* Do this *
Please identify each line in the data below that contains the string "Roman" and copy those lines. Case matters.

#### Recorded data ####

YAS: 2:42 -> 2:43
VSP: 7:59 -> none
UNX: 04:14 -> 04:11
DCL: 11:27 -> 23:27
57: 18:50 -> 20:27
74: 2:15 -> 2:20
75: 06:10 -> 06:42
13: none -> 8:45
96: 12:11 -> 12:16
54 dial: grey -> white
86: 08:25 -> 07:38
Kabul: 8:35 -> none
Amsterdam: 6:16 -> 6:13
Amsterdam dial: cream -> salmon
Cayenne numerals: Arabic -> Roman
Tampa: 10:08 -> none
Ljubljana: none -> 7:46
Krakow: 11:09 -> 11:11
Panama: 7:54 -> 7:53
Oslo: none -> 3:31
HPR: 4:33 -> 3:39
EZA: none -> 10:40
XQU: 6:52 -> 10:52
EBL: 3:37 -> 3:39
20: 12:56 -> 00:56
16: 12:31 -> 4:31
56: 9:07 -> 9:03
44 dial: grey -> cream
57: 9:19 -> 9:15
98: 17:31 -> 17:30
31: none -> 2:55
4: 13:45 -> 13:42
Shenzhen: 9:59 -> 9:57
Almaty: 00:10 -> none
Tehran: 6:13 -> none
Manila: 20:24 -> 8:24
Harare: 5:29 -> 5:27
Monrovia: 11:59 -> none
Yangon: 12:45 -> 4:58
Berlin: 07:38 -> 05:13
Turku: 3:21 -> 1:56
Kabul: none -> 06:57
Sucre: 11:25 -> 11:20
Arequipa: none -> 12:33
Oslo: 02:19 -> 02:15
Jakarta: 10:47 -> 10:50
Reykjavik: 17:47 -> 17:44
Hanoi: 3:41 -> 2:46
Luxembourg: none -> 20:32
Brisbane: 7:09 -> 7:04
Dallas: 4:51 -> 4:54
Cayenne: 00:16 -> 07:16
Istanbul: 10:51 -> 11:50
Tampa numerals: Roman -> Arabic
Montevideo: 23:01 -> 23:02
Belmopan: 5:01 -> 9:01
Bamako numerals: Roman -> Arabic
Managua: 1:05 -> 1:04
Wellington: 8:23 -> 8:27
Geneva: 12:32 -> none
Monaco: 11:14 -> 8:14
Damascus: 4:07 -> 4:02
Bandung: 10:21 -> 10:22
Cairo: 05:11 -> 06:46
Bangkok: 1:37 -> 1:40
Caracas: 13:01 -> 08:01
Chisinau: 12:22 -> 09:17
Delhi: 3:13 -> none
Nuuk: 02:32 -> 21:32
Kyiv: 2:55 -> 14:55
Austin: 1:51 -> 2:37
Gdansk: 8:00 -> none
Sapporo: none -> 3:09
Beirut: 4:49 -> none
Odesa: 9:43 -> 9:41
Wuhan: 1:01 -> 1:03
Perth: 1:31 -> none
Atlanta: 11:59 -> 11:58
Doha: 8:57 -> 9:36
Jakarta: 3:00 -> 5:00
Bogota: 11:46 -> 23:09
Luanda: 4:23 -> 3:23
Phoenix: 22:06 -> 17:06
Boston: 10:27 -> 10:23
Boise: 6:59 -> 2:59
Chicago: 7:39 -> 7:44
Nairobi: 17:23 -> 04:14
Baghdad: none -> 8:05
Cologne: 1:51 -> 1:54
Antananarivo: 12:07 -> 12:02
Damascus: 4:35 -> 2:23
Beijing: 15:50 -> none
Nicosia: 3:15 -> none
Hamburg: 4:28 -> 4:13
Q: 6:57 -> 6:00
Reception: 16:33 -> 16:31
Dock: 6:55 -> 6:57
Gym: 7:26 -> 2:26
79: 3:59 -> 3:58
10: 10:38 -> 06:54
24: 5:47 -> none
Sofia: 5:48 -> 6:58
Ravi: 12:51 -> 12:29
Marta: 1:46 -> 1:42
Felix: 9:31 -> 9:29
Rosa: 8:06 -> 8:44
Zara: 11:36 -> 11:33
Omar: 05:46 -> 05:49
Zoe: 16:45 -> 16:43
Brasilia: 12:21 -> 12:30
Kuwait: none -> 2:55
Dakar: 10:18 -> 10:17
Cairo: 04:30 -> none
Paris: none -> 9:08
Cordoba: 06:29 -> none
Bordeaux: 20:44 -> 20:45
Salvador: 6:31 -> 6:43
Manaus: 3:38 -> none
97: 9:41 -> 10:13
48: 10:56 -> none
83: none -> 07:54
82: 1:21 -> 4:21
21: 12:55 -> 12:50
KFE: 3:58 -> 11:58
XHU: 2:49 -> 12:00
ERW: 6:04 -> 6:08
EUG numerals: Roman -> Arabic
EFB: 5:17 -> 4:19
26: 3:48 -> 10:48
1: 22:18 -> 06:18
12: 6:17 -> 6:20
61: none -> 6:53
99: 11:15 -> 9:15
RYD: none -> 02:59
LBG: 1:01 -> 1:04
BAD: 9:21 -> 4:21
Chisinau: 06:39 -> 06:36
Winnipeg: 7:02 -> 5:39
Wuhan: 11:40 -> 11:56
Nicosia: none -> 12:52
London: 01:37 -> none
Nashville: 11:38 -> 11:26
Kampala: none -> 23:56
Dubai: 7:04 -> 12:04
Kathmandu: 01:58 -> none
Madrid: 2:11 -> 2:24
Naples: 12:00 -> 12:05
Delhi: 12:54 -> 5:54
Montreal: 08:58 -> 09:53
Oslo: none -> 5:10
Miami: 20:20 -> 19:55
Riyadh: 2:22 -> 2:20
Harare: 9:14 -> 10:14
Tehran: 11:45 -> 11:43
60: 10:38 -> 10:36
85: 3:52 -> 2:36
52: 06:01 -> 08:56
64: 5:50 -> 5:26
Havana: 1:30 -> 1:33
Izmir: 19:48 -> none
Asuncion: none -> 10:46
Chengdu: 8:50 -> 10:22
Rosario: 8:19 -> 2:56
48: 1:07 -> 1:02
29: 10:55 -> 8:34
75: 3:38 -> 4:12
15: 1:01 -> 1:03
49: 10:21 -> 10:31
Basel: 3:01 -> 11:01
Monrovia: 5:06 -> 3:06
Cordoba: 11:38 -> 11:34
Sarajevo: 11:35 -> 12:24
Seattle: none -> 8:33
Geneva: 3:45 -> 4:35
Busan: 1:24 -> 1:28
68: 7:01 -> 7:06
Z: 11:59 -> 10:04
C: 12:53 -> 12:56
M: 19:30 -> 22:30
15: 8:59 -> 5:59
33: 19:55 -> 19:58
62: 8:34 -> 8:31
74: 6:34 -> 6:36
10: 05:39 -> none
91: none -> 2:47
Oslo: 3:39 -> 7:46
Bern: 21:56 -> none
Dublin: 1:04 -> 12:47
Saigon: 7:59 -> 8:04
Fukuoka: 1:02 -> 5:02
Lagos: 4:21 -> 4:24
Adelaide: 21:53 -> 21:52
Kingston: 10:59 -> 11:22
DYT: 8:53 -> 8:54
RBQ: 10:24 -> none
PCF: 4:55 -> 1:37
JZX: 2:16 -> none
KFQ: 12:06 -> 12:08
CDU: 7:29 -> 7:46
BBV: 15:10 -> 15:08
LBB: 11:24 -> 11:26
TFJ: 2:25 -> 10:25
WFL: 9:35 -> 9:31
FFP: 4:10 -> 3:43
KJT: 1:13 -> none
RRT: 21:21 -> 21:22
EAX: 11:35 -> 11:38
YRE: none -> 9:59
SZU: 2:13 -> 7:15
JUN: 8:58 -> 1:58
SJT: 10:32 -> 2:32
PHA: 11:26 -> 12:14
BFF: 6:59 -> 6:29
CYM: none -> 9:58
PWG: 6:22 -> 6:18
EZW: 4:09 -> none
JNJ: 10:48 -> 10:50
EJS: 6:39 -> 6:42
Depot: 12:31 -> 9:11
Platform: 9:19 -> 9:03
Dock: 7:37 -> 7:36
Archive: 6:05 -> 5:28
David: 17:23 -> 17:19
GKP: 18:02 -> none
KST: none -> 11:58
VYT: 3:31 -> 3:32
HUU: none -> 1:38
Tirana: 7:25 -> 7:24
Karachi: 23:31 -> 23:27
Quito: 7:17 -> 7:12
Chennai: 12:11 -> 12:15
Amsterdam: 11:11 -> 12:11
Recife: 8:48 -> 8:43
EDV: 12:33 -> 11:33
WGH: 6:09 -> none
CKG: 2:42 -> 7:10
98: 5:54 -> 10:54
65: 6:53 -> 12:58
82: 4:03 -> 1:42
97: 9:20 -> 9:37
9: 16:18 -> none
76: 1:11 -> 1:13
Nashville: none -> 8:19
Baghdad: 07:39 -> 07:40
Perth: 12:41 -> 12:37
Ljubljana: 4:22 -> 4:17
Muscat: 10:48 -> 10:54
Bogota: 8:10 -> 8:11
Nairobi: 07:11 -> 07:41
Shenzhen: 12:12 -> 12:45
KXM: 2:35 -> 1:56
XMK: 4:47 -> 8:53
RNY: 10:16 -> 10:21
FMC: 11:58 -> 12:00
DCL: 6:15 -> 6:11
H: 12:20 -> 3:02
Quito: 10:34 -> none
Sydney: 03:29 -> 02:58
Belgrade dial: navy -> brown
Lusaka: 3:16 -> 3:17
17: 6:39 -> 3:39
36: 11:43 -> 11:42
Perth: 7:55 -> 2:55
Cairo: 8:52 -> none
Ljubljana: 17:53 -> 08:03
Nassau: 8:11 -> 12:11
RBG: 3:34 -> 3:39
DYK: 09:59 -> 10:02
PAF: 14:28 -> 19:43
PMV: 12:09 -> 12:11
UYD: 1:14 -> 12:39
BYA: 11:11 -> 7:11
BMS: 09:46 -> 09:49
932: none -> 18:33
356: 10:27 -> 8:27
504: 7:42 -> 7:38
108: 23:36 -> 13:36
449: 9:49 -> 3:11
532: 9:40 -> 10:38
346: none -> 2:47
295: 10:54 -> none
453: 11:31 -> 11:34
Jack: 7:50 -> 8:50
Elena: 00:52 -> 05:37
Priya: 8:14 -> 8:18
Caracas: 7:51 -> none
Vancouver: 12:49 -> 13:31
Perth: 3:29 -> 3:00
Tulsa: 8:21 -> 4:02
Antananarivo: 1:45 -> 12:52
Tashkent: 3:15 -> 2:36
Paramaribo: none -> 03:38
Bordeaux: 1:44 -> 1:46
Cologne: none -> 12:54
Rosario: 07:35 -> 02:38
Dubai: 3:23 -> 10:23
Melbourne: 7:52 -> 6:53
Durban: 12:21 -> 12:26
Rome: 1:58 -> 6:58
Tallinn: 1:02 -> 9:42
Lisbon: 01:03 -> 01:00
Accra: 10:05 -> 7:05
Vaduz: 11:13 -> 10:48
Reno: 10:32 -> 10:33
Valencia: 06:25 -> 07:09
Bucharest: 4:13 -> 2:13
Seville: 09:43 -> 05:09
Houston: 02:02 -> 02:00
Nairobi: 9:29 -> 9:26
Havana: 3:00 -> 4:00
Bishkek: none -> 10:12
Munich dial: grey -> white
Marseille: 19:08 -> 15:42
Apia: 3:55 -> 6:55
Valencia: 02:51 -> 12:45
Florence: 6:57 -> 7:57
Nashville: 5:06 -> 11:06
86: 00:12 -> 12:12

####

* Full solution *
Cayenne numerals: Arabic -> Roman
Tampa numerals: Roman -> Arabic
Bamako numerals: Roman -> Arabic
EUG numerals: Roman -> Arabic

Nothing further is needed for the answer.